REQUIRED ACTION:
Output the data below exactly, without images.

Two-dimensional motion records
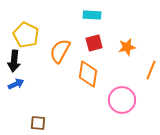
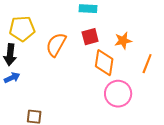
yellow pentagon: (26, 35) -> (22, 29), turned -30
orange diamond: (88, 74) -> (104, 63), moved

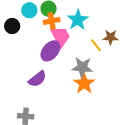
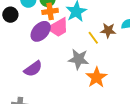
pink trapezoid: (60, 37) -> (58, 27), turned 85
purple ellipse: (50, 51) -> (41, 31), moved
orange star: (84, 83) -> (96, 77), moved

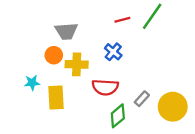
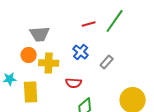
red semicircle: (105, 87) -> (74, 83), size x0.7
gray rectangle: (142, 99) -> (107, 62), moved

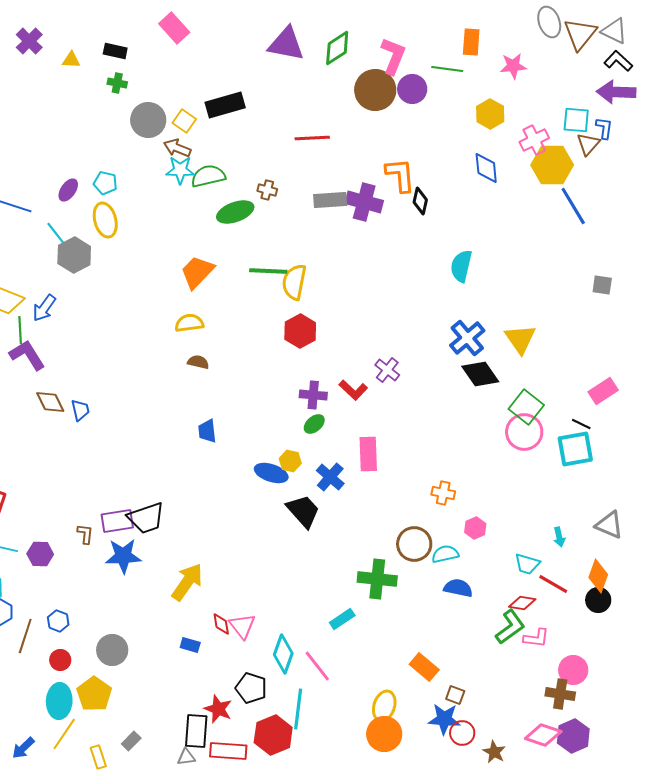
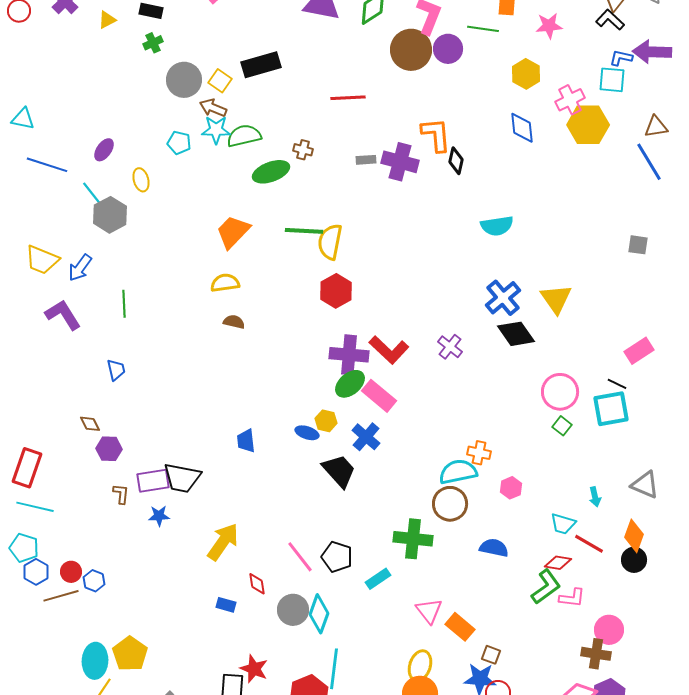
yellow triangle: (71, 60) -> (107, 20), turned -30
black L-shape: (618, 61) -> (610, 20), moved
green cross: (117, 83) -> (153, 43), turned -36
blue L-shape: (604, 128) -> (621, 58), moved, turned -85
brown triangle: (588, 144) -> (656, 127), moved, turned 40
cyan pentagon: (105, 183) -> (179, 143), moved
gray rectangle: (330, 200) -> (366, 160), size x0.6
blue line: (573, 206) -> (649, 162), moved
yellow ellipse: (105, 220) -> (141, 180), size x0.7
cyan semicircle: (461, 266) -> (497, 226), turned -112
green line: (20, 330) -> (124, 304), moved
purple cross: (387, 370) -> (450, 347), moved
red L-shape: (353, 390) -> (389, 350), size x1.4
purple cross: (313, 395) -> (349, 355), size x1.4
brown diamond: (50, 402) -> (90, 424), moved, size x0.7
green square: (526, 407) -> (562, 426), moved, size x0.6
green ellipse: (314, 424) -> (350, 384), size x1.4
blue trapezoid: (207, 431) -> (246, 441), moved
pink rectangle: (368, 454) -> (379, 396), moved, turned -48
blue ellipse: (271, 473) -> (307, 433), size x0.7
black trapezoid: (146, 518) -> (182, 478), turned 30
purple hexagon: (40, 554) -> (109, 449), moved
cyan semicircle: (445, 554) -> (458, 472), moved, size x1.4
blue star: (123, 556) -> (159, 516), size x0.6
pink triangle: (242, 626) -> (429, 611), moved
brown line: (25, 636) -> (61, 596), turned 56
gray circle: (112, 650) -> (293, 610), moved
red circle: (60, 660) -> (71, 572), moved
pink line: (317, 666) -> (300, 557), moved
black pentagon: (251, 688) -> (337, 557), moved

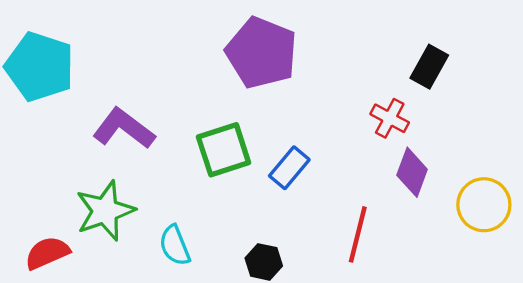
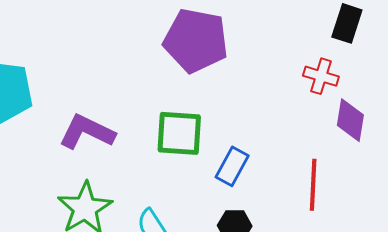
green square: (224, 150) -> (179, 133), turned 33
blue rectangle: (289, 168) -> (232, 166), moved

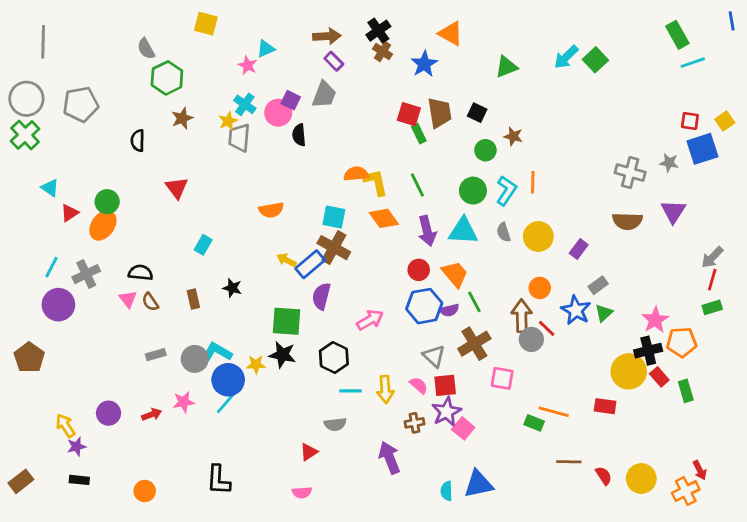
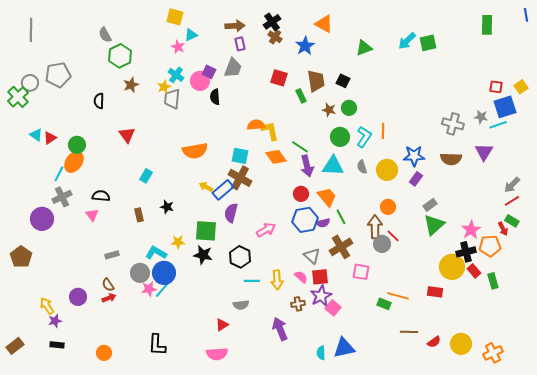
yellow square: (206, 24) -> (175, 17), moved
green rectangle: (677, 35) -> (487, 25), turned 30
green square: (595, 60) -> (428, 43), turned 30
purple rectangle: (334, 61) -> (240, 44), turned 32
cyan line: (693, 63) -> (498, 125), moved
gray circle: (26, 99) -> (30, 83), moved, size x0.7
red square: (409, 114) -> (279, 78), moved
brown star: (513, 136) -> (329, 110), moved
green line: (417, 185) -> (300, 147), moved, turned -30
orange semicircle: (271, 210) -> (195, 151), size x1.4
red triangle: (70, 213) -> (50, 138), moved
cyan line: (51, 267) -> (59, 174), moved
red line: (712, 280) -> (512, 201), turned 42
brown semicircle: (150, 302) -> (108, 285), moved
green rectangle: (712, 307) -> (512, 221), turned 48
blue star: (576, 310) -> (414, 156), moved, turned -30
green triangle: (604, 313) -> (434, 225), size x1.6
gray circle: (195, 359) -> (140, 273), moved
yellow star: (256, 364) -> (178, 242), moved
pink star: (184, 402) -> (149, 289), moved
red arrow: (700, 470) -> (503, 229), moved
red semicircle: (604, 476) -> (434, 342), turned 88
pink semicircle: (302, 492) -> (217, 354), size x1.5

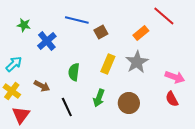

SOLUTION TO THIS TASK:
yellow pentagon: (26, 35) -> (22, 29), turned -30
orange diamond: (88, 74) -> (104, 63), moved

pink trapezoid: (60, 37) -> (58, 27), turned 85
purple ellipse: (50, 51) -> (41, 31), moved
orange star: (84, 83) -> (96, 77), moved

red semicircle: (105, 87) -> (74, 83), size x0.7
gray rectangle: (142, 99) -> (107, 62), moved

yellow triangle: (71, 60) -> (107, 20), turned -30
black L-shape: (618, 61) -> (610, 20), moved
green cross: (117, 83) -> (153, 43), turned -36
blue L-shape: (604, 128) -> (621, 58), moved, turned -85
brown triangle: (588, 144) -> (656, 127), moved, turned 40
cyan pentagon: (105, 183) -> (179, 143), moved
gray rectangle: (330, 200) -> (366, 160), size x0.6
blue line: (573, 206) -> (649, 162), moved
yellow ellipse: (105, 220) -> (141, 180), size x0.7
cyan semicircle: (461, 266) -> (497, 226), turned -112
green line: (20, 330) -> (124, 304), moved
purple cross: (387, 370) -> (450, 347), moved
red L-shape: (353, 390) -> (389, 350), size x1.4
purple cross: (313, 395) -> (349, 355), size x1.4
brown diamond: (50, 402) -> (90, 424), moved, size x0.7
green square: (526, 407) -> (562, 426), moved, size x0.6
green ellipse: (314, 424) -> (350, 384), size x1.4
blue trapezoid: (207, 431) -> (246, 441), moved
pink rectangle: (368, 454) -> (379, 396), moved, turned -48
blue ellipse: (271, 473) -> (307, 433), size x0.7
black trapezoid: (146, 518) -> (182, 478), turned 30
purple hexagon: (40, 554) -> (109, 449), moved
cyan semicircle: (445, 554) -> (458, 472), moved, size x1.4
blue star: (123, 556) -> (159, 516), size x0.6
pink triangle: (242, 626) -> (429, 611), moved
brown line: (25, 636) -> (61, 596), turned 56
gray circle: (112, 650) -> (293, 610), moved
red circle: (60, 660) -> (71, 572), moved
pink line: (317, 666) -> (300, 557), moved
black pentagon: (251, 688) -> (337, 557), moved

green square: (224, 150) -> (179, 133), turned 33
blue rectangle: (289, 168) -> (232, 166), moved

yellow square: (206, 24) -> (175, 17), moved
green rectangle: (677, 35) -> (487, 25), turned 30
green square: (595, 60) -> (428, 43), turned 30
purple rectangle: (334, 61) -> (240, 44), turned 32
cyan line: (693, 63) -> (498, 125), moved
gray circle: (26, 99) -> (30, 83), moved, size x0.7
red square: (409, 114) -> (279, 78), moved
brown star: (513, 136) -> (329, 110), moved
green line: (417, 185) -> (300, 147), moved, turned -30
orange semicircle: (271, 210) -> (195, 151), size x1.4
red triangle: (70, 213) -> (50, 138), moved
cyan line: (51, 267) -> (59, 174), moved
red line: (712, 280) -> (512, 201), turned 42
brown semicircle: (150, 302) -> (108, 285), moved
green rectangle: (712, 307) -> (512, 221), turned 48
blue star: (576, 310) -> (414, 156), moved, turned -30
green triangle: (604, 313) -> (434, 225), size x1.6
gray circle: (195, 359) -> (140, 273), moved
yellow star: (256, 364) -> (178, 242), moved
pink star: (184, 402) -> (149, 289), moved
red arrow: (700, 470) -> (503, 229), moved
red semicircle: (604, 476) -> (434, 342), turned 88
pink semicircle: (302, 492) -> (217, 354), size x1.5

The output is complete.